START THE DATA
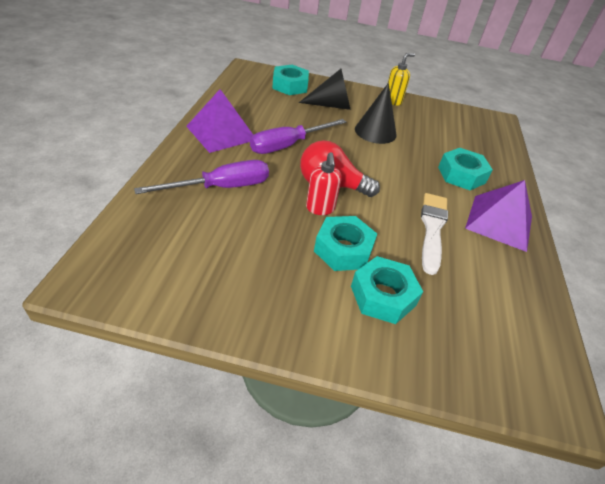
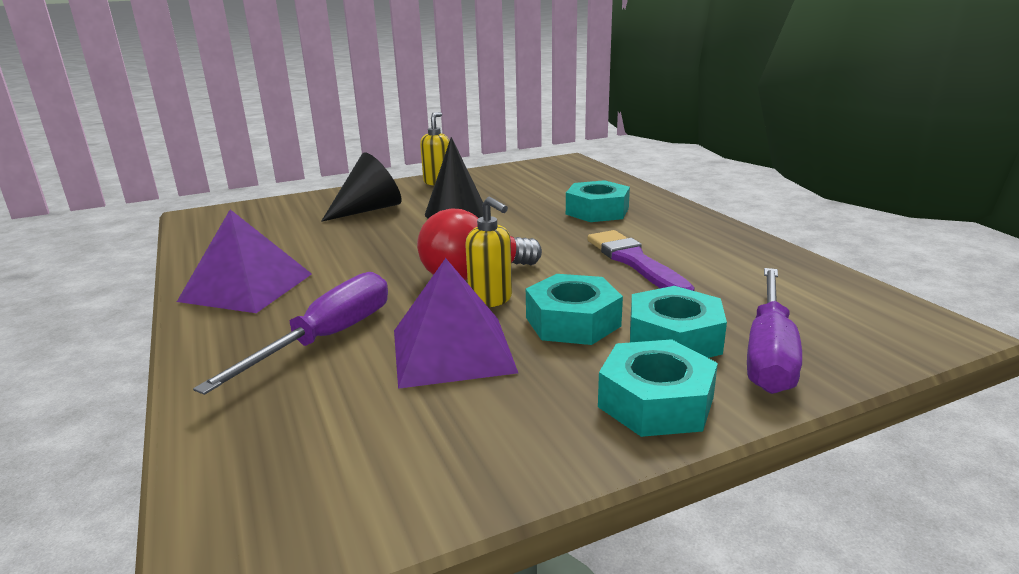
camera: 30 degrees left, 20 degrees down
purple screwdriver [250,119,346,154] -> purple screwdriver moved to [747,268,802,394]
turquoise nut [272,65,309,95] -> turquoise nut moved to [598,339,718,437]
red soap dispenser [306,152,342,215] -> yellow soap dispenser [465,197,512,307]
white brush [421,193,448,275] -> purple brush [587,230,695,291]
purple pyramid [465,180,532,252] -> purple pyramid moved to [394,258,518,389]

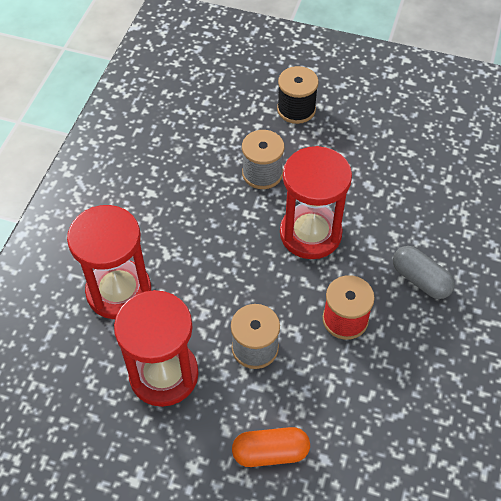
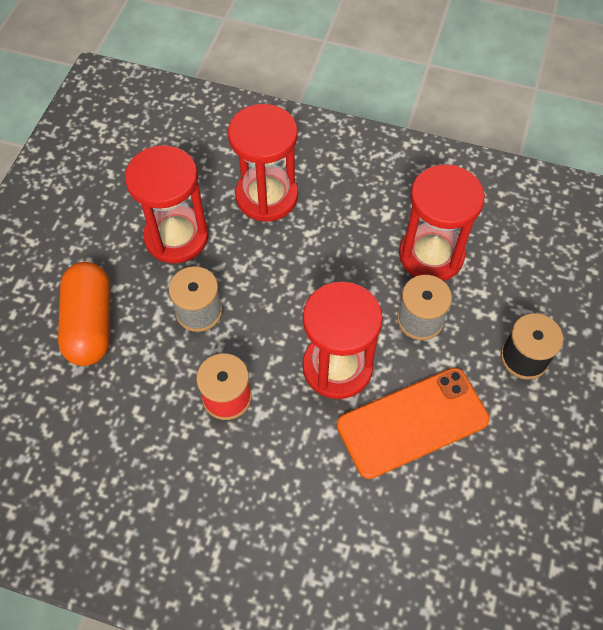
camera: 90 degrees right, 5 degrees up
orange capsule [232,427,310,467] -> orange capsule [58,262,110,366], size x1.51
grey capsule [393,246,455,299] -> none
none -> orange phone [337,368,490,479]
none -> red hourglass [399,165,485,281]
END THE DATA
- _DIRECTIONS_
Only the lines from the one that contains "white brush [421,193,448,275]" to the end of the records, inclusive, are to be quoted exactly, with pictures excluded.

- _SOLUTION TO THE EXERCISE_
white brush [421,193,448,275] -> purple brush [587,230,695,291]
purple pyramid [465,180,532,252] -> purple pyramid moved to [394,258,518,389]

camera: 90 degrees right, 5 degrees up
orange capsule [232,427,310,467] -> orange capsule [58,262,110,366], size x1.51
grey capsule [393,246,455,299] -> none
none -> orange phone [337,368,490,479]
none -> red hourglass [399,165,485,281]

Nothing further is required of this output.